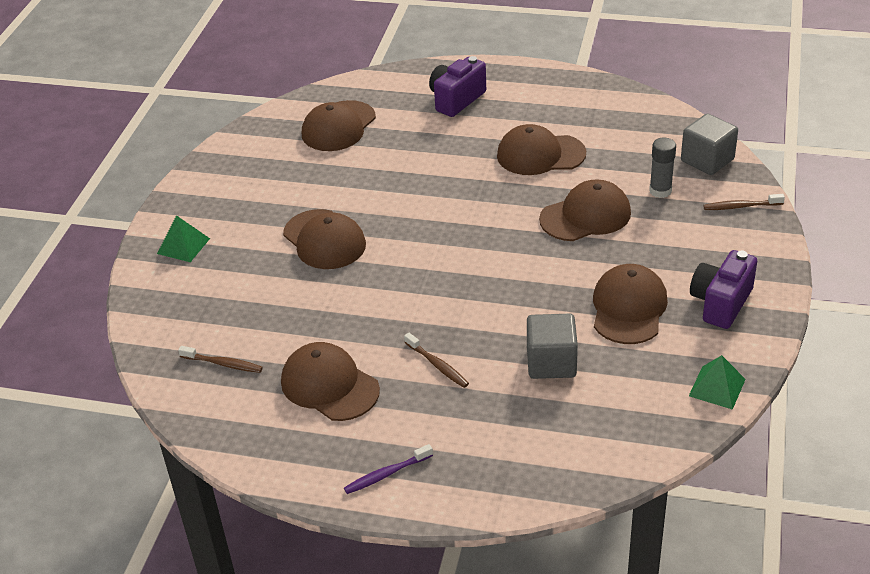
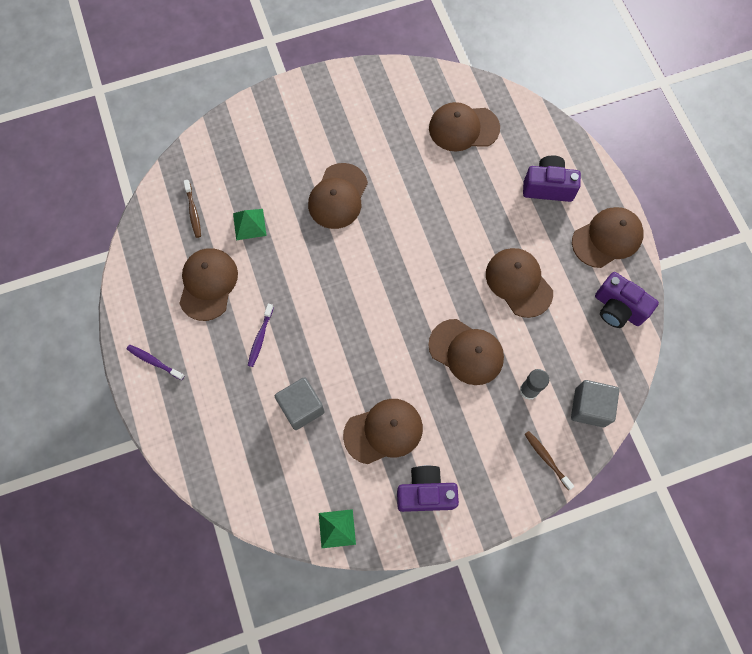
camera: 55 degrees right, 30 degrees up
green pyramid [157,215,210,262] -> green pyramid moved to [233,209,267,240]
brown toothbrush [404,333,469,388] -> purple toothbrush [248,304,274,367]
none -> brown cap [572,207,644,268]
none -> purple camera [595,272,659,328]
- - - - -
▶ Directions for this task: Every line above needs to be written out again as it stands. Pictures do not belong in the copy.

▶ Finished task:
camera: 55 degrees right, 30 degrees up
green pyramid [157,215,210,262] -> green pyramid moved to [233,209,267,240]
brown toothbrush [404,333,469,388] -> purple toothbrush [248,304,274,367]
none -> brown cap [572,207,644,268]
none -> purple camera [595,272,659,328]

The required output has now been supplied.